[Extracted material]
******************************

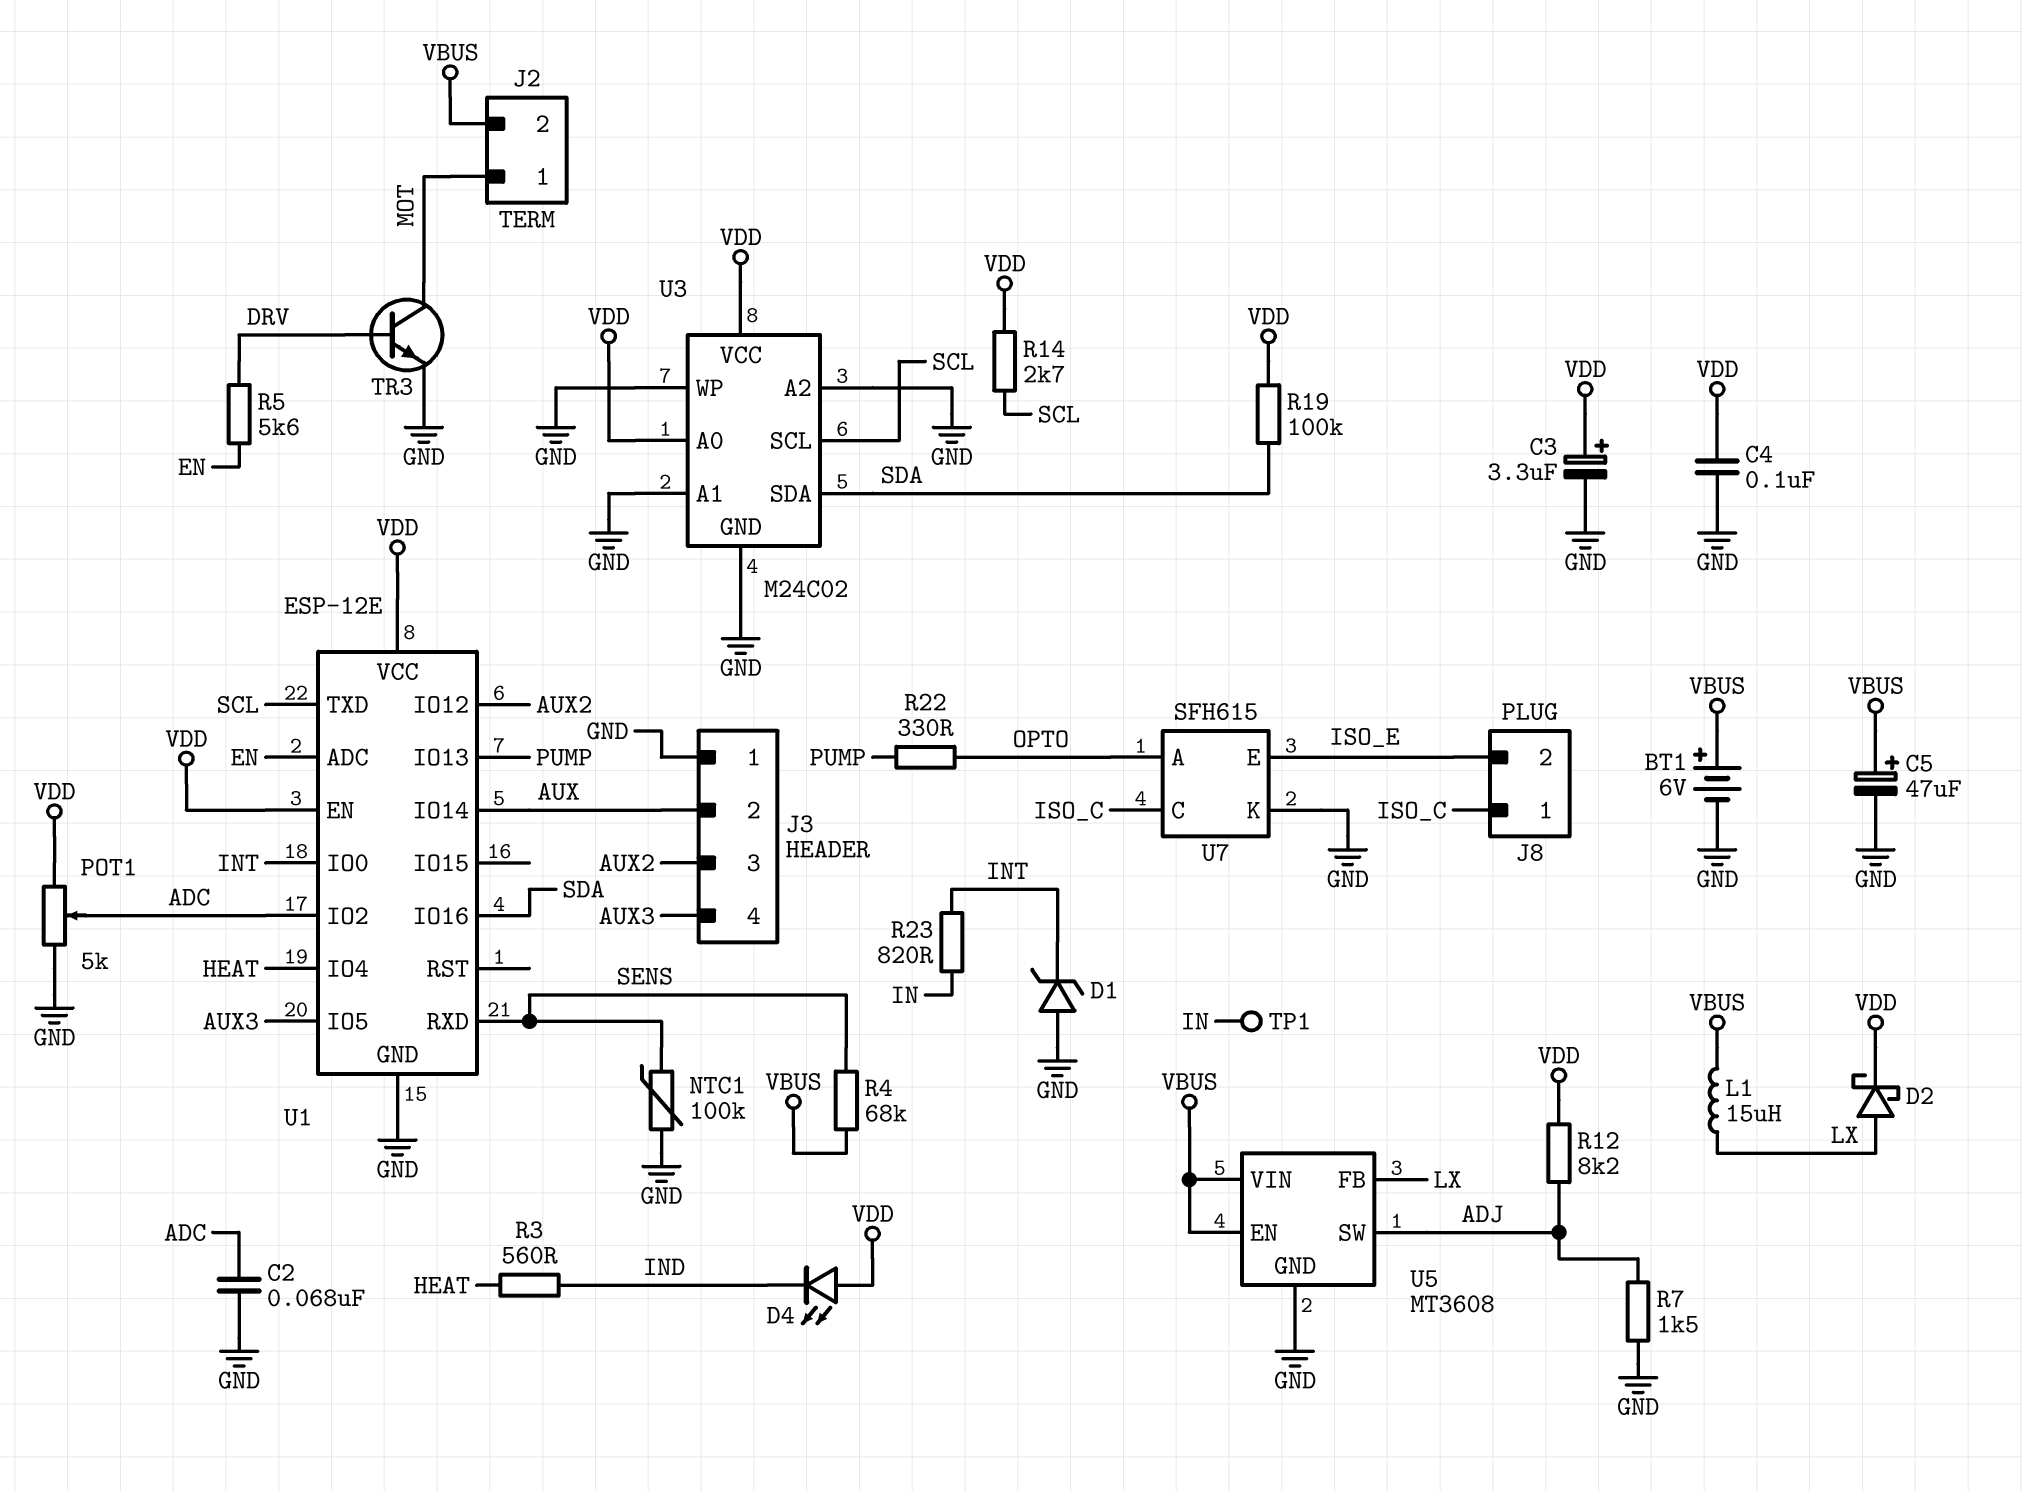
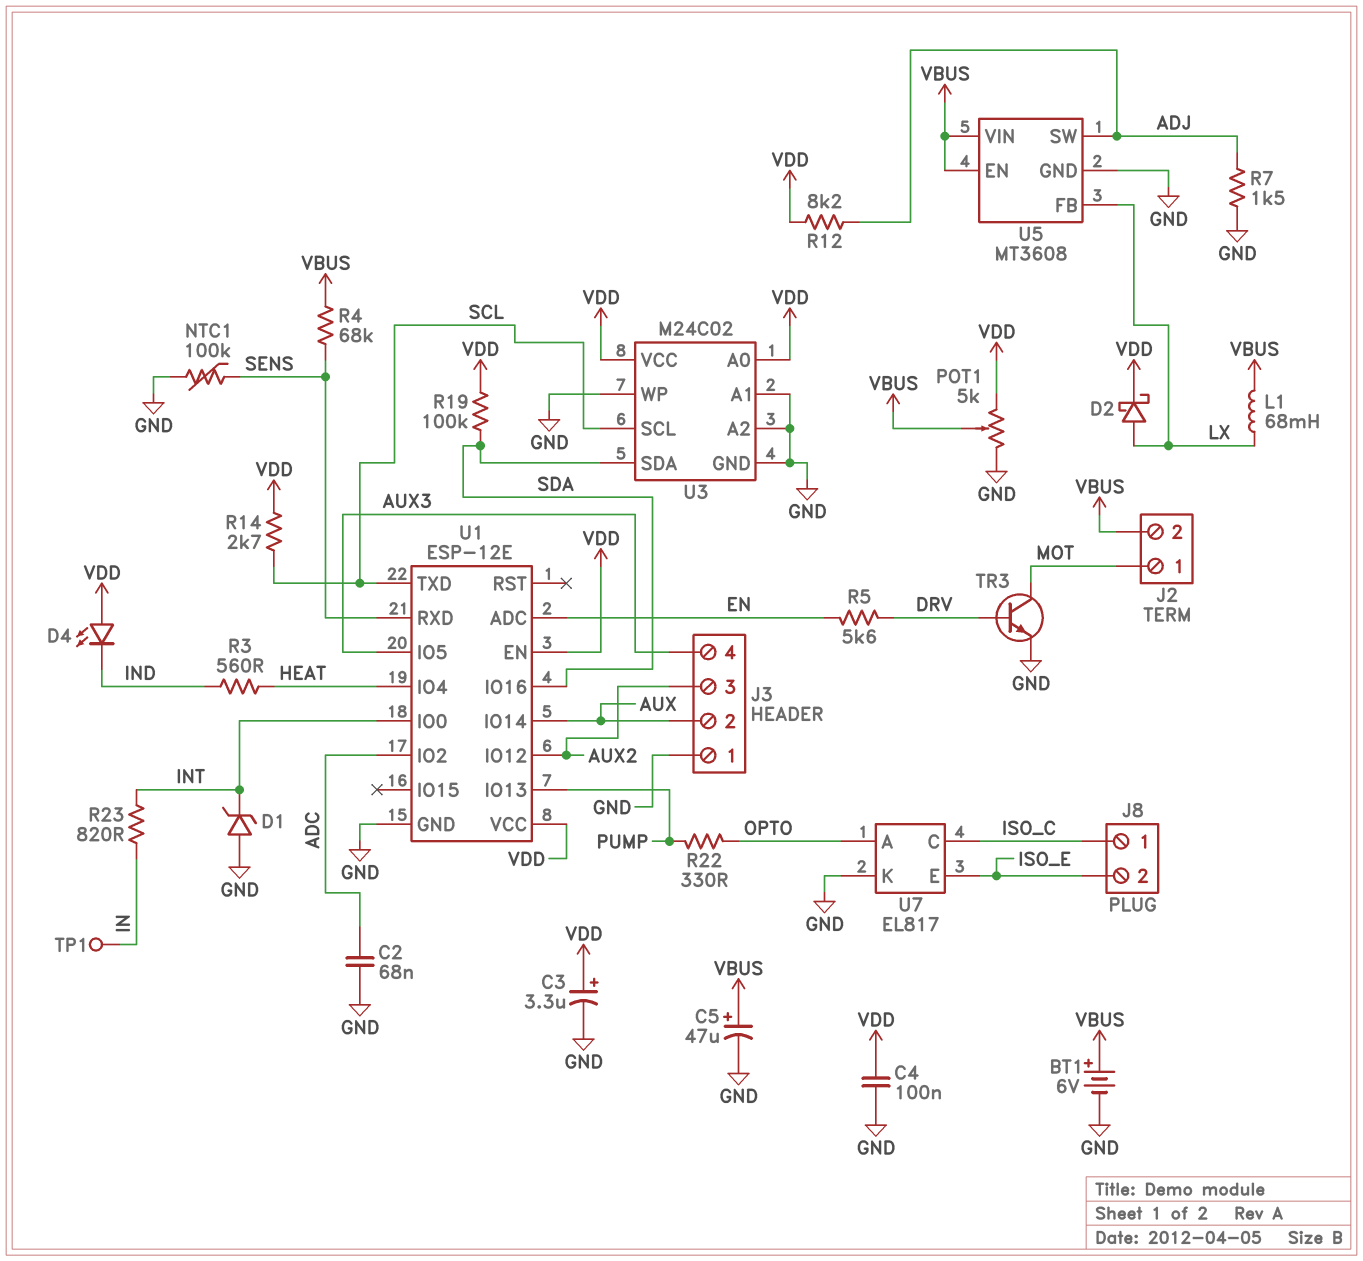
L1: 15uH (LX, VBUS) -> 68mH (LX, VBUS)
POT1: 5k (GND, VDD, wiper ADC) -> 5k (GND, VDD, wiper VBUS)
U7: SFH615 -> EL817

******************************

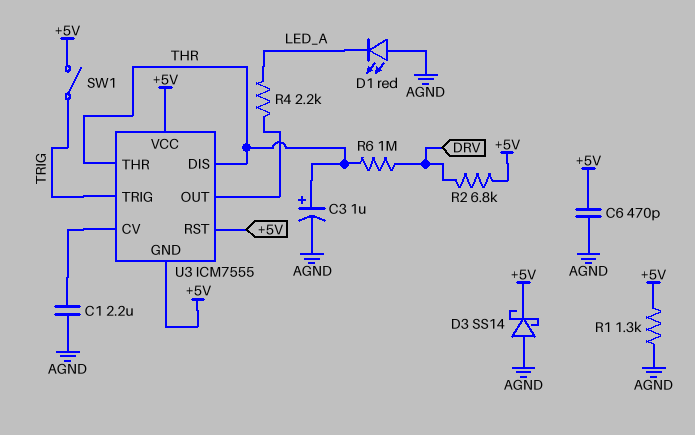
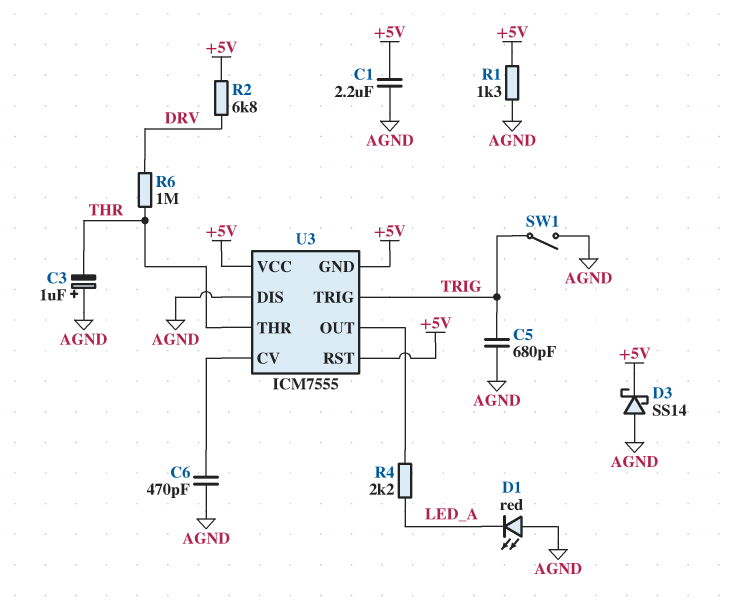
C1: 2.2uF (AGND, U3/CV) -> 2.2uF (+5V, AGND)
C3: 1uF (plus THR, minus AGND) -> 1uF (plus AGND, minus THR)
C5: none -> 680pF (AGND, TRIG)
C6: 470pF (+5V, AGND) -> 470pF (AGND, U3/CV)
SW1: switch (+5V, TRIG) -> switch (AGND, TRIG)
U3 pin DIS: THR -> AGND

******************************

[Prompt] Copy the records above exactly, beginning at the line that contains "L1: 15uH (LX, VBUS) -> 68mH (LX, VBUS)" and stopping after the line that contains "U7: SFH615 -> EL817".

[Answer space]
L1: 15uH (LX, VBUS) -> 68mH (LX, VBUS)
POT1: 5k (GND, VDD, wiper ADC) -> 5k (GND, VDD, wiper VBUS)
U7: SFH615 -> EL817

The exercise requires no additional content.